§ WHAT TO PRODUCE:
Give back the lines of the entries below exactly as written, from the first line to the line holding "C3: 27pF (GND, XI) -> 27pF (XI, XO)", both included, with the pictures omitted.

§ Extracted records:
* * * * *

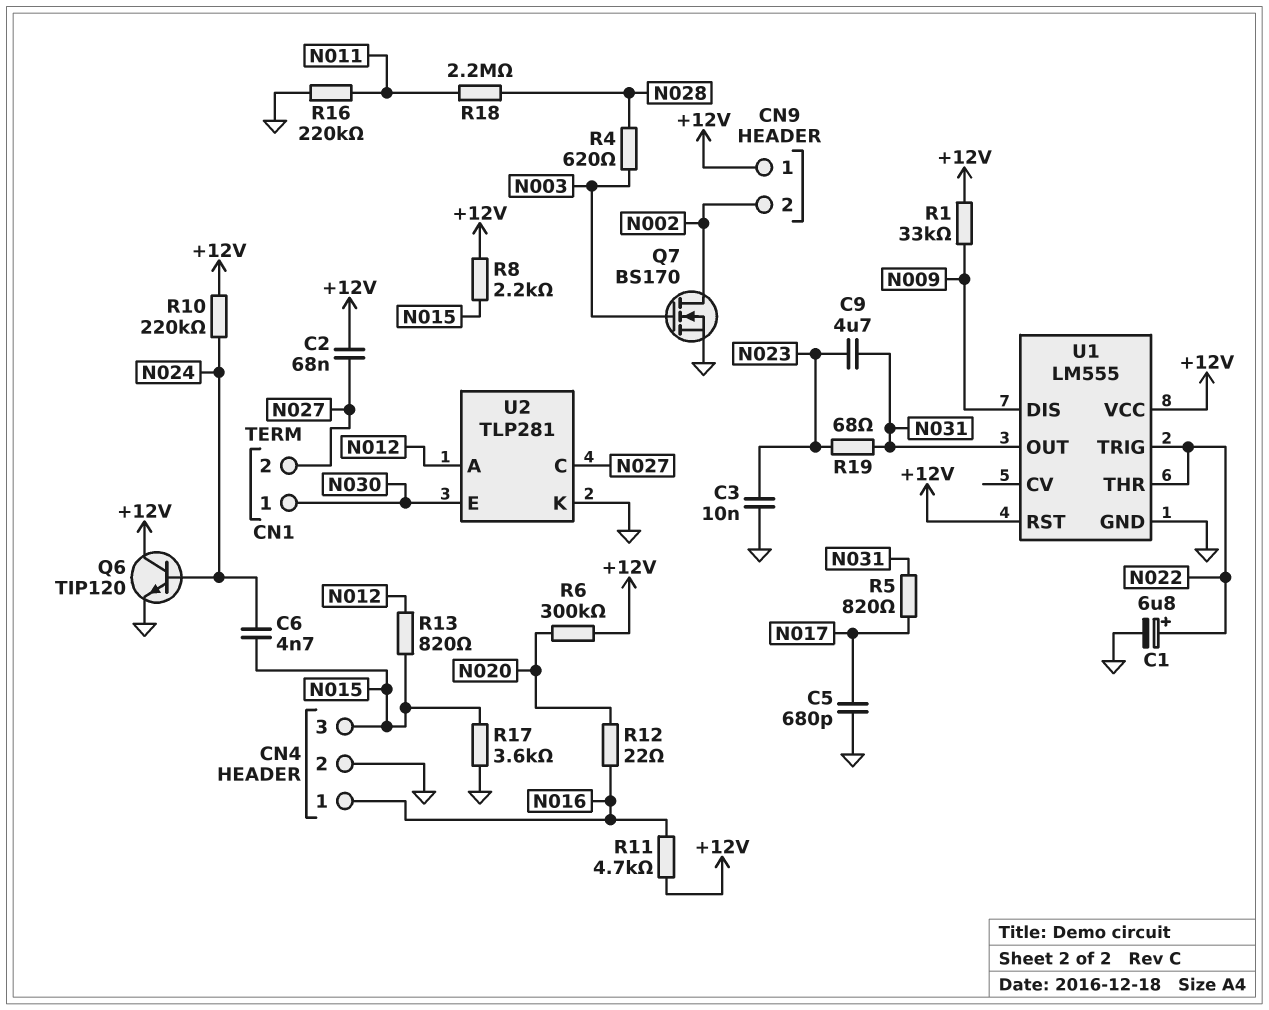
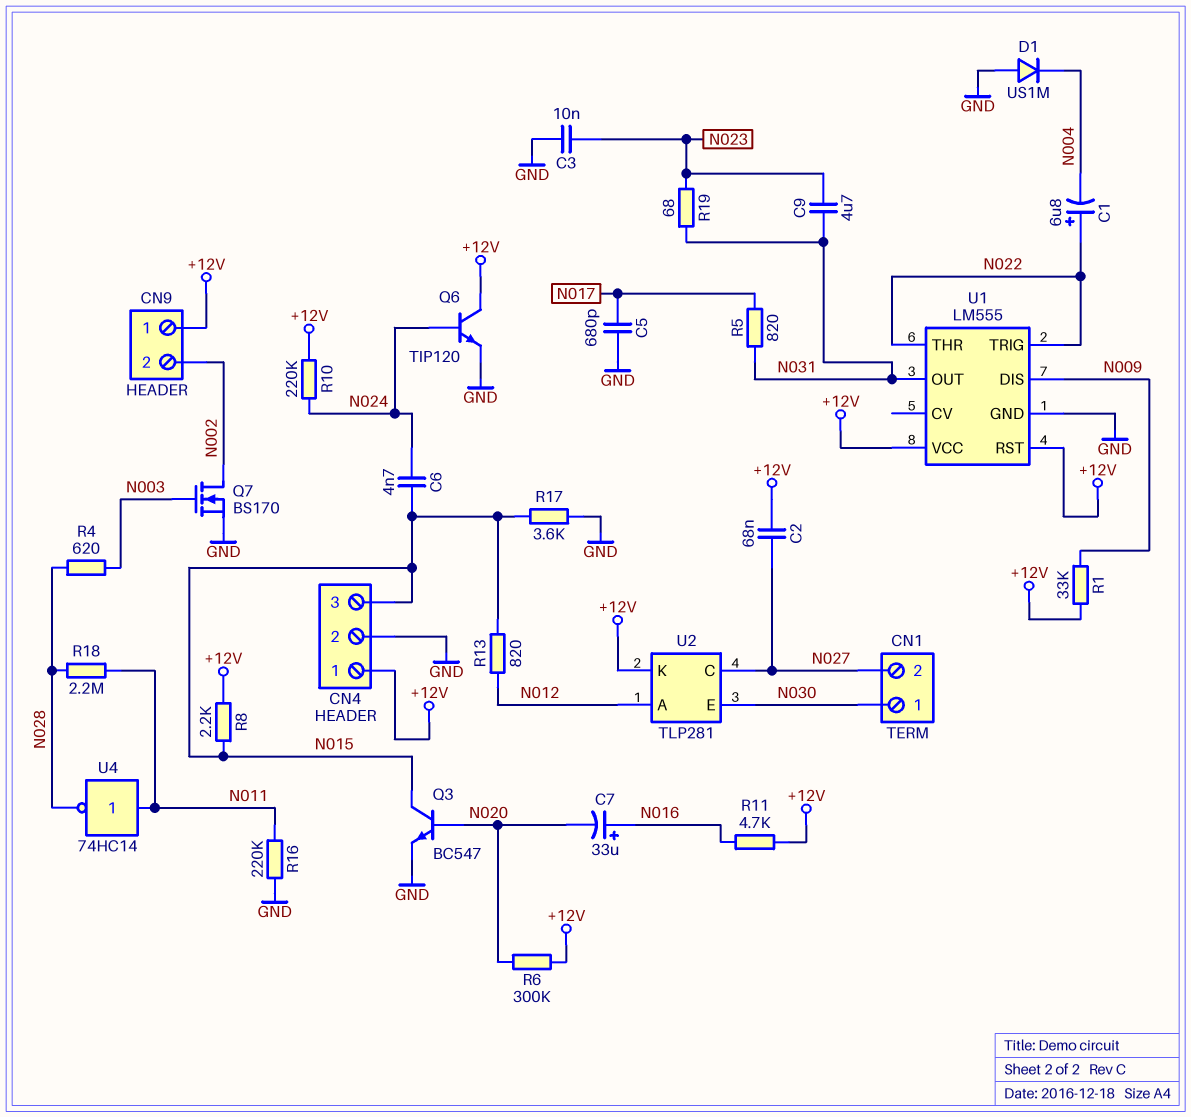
C1: 6.8uF (plus N022, minus GND) -> 6.8uF (plus N022, minus N004)
C7: none -> 33uF (plus N016, minus N020)
CN4 pin 1: N016 -> +12V
D1: none -> diode US1M (A GND, K N004)
Q3: none -> NPN BC547 (B N020, C N015, E GND)
R12: 22 (N016, N020) -> none
U2 pin K: GND -> +12V
U4: none -> NOT 74HC14 (in N011, out N028)

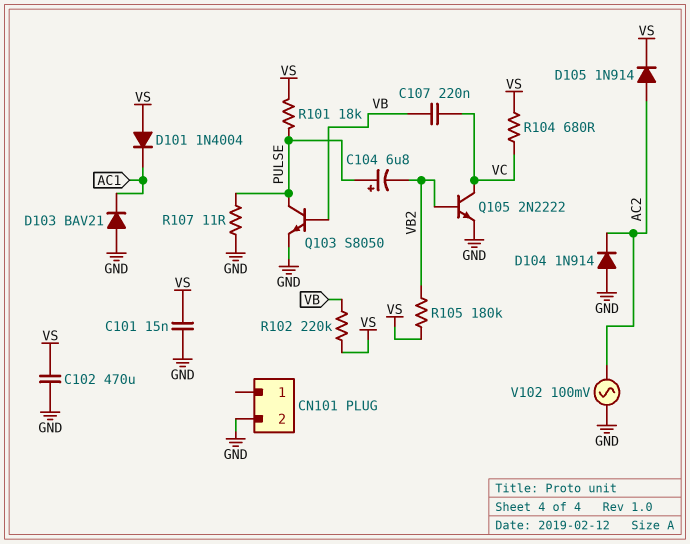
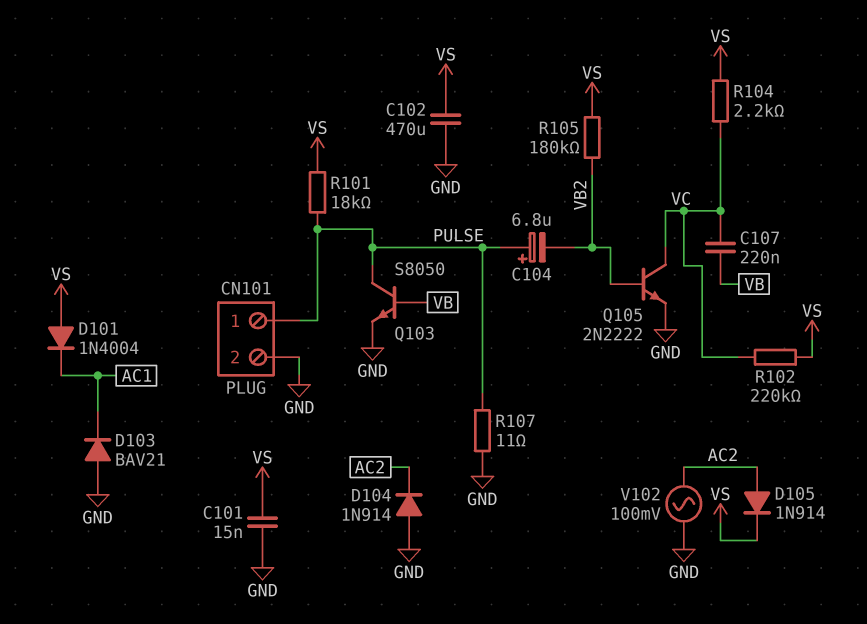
CN101 pin 1: none -> PULSE
R102: 220k (VB, VS) -> 220k (VC, VS)
R104: 680 (VC, VS) -> 2.2k (VC, VS)

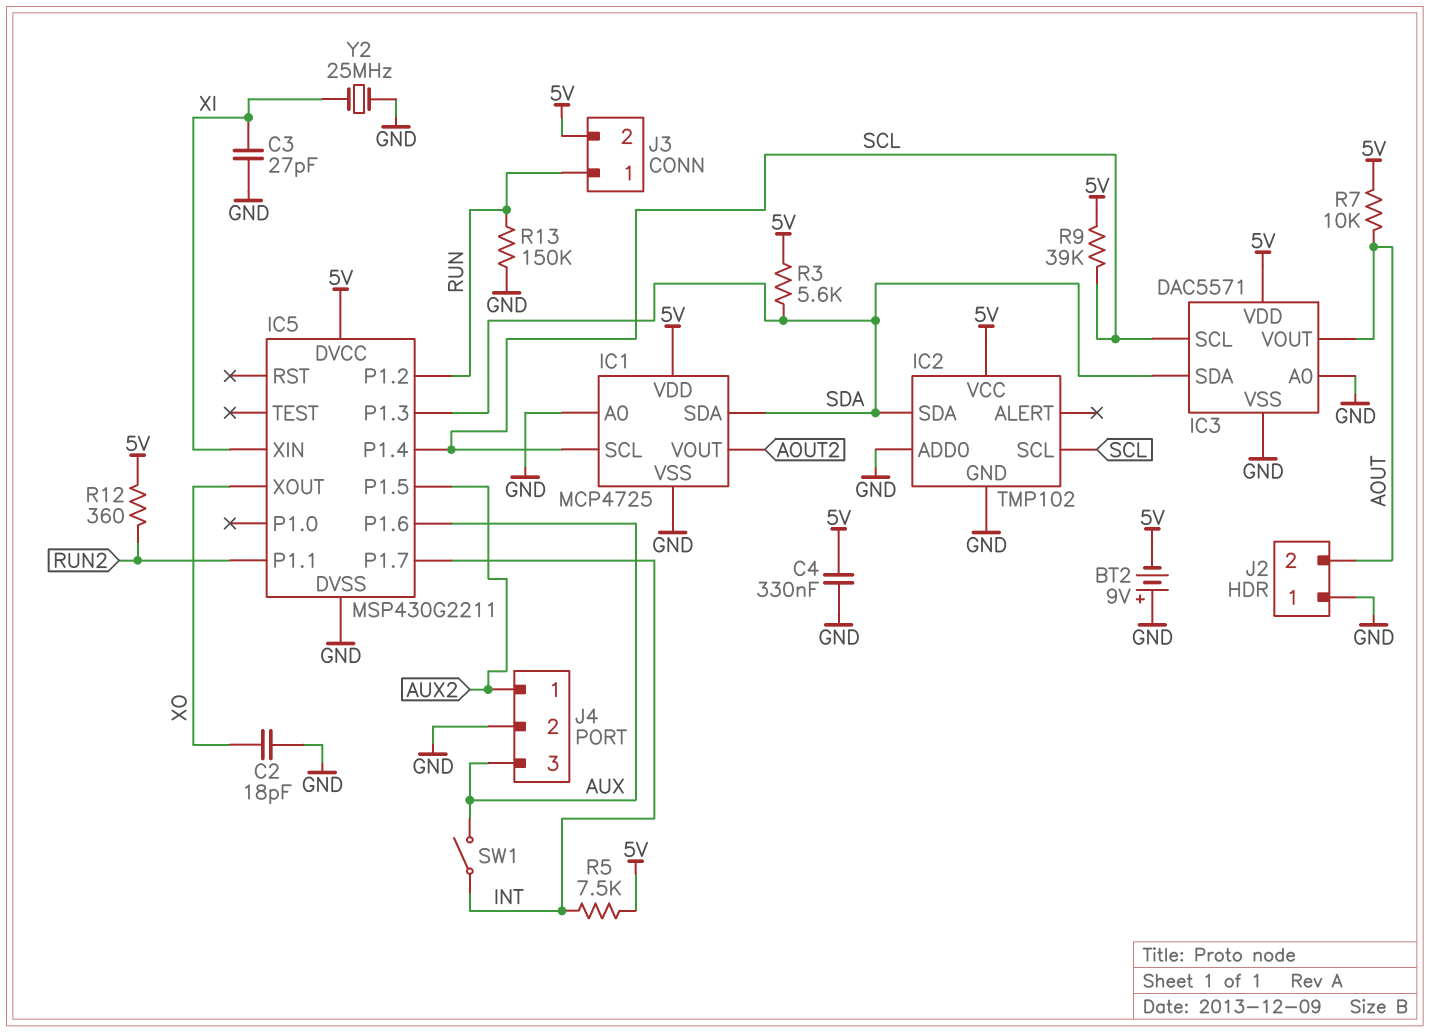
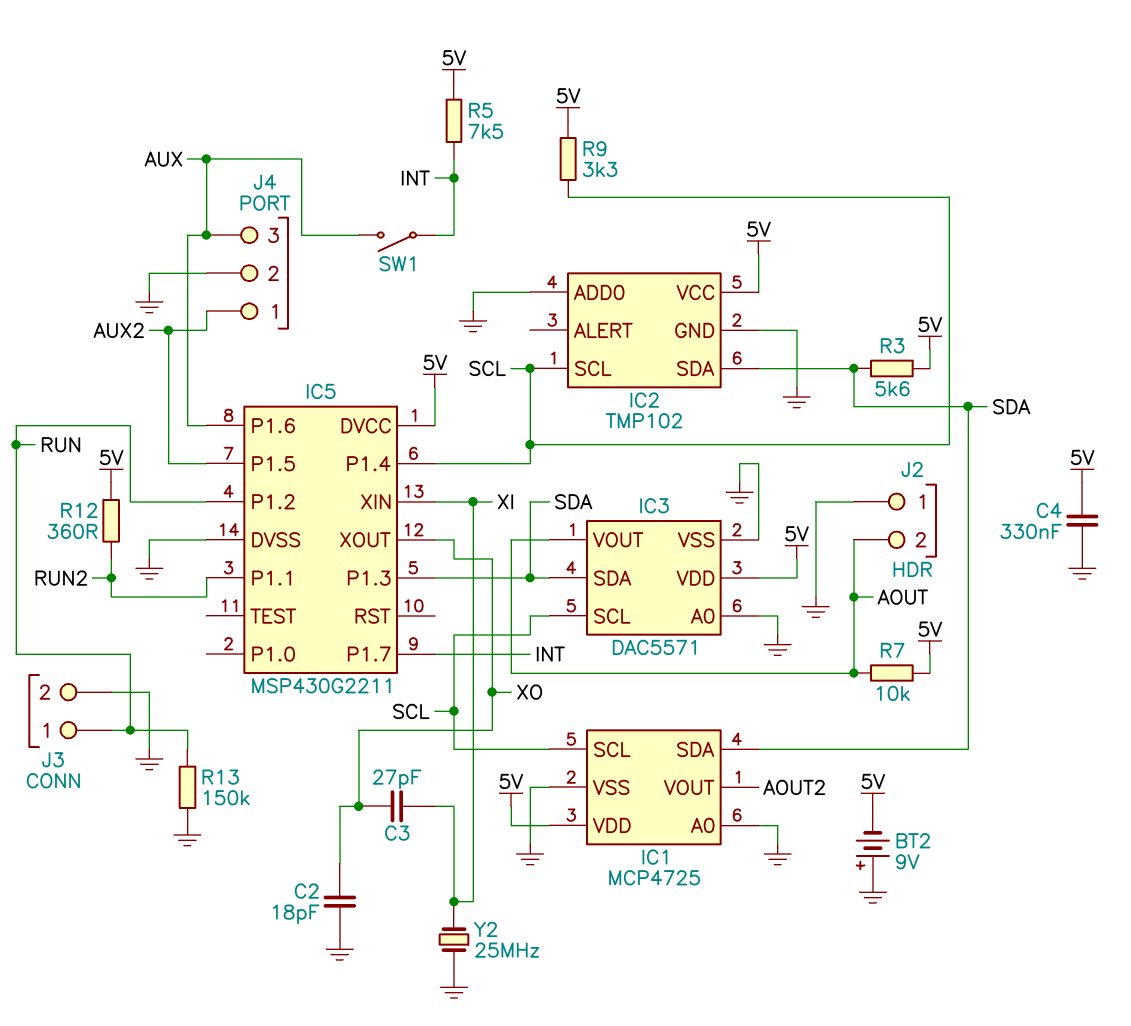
C3: 27pF (GND, XI) -> 27pF (XI, XO)
J3 pin 2: 5V -> GND
R9: 39k (5V, SCL) -> 3.3k (5V, SCL)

* * * * *

§ ANSWER:
C1: 6.8uF (plus N022, minus GND) -> 6.8uF (plus N022, minus N004)
C7: none -> 33uF (plus N016, minus N020)
CN4 pin 1: N016 -> +12V
D1: none -> diode US1M (A GND, K N004)
Q3: none -> NPN BC547 (B N020, C N015, E GND)
R12: 22 (N016, N020) -> none
U2 pin K: GND -> +12V
U4: none -> NOT 74HC14 (in N011, out N028)

CN101 pin 1: none -> PULSE
R102: 220k (VB, VS) -> 220k (VC, VS)
R104: 680 (VC, VS) -> 2.2k (VC, VS)

C3: 27pF (GND, XI) -> 27pF (XI, XO)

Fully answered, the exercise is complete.